Skip any image you find and restate the rest of the data word for word.

::: Excerpted records :::

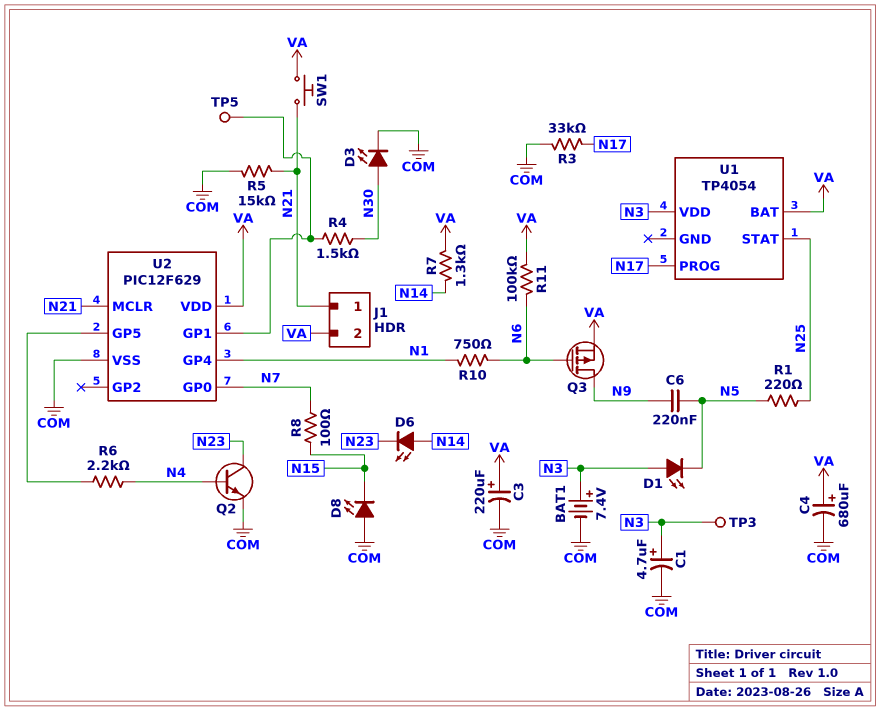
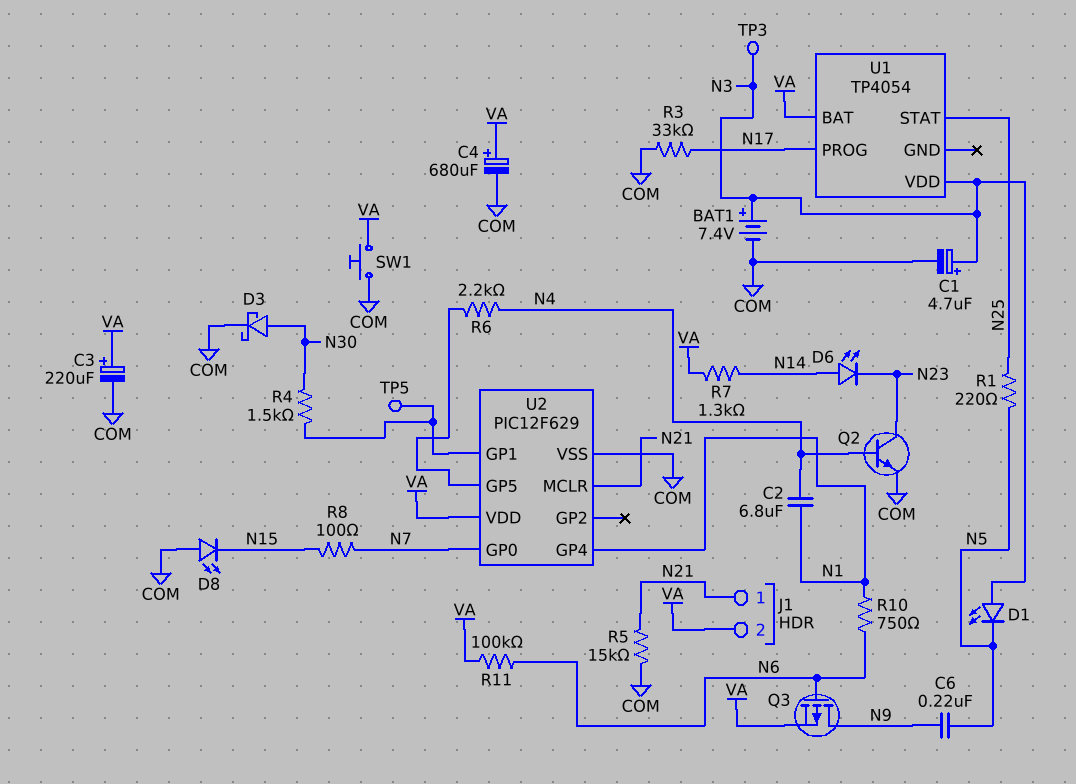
C2: none -> 6.8uF (N1, N4)
D3: LED (A N30, K COM) -> schottky (A N30, K COM)
SW1: button (N21, VA) -> button (COM, VA)

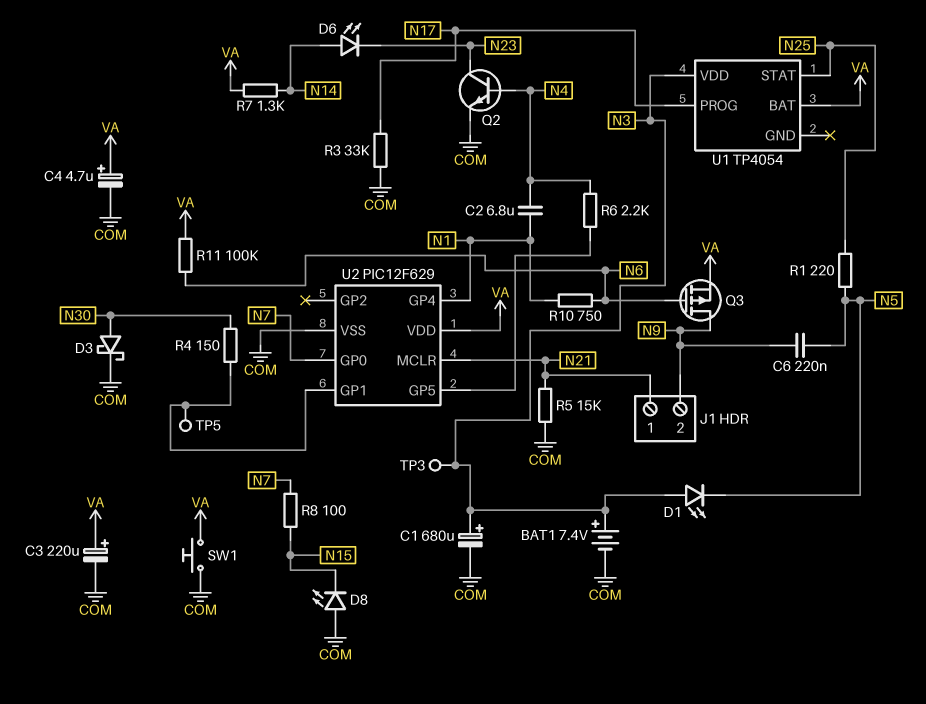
C1: 4.7uF (plus N3, minus COM) -> 680uF (plus N3, minus COM)
C4: 680uF (plus VA, minus COM) -> 4.7uF (plus VA, minus COM)
J1 pin 2: VA -> N9
R4: 1.5k (N30, U2/GP1) -> 150 (N30, U2/GP1)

:::

▸ **Worked solution**
C2: none -> 6.8uF (N1, N4)
D3: LED (A N30, K COM) -> schottky (A N30, K COM)
SW1: button (N21, VA) -> button (COM, VA)

C1: 4.7uF (plus N3, minus COM) -> 680uF (plus N3, minus COM)
C4: 680uF (plus VA, minus COM) -> 4.7uF (plus VA, minus COM)
J1 pin 2: VA -> N9
R4: 1.5k (N30, U2/GP1) -> 150 (N30, U2/GP1)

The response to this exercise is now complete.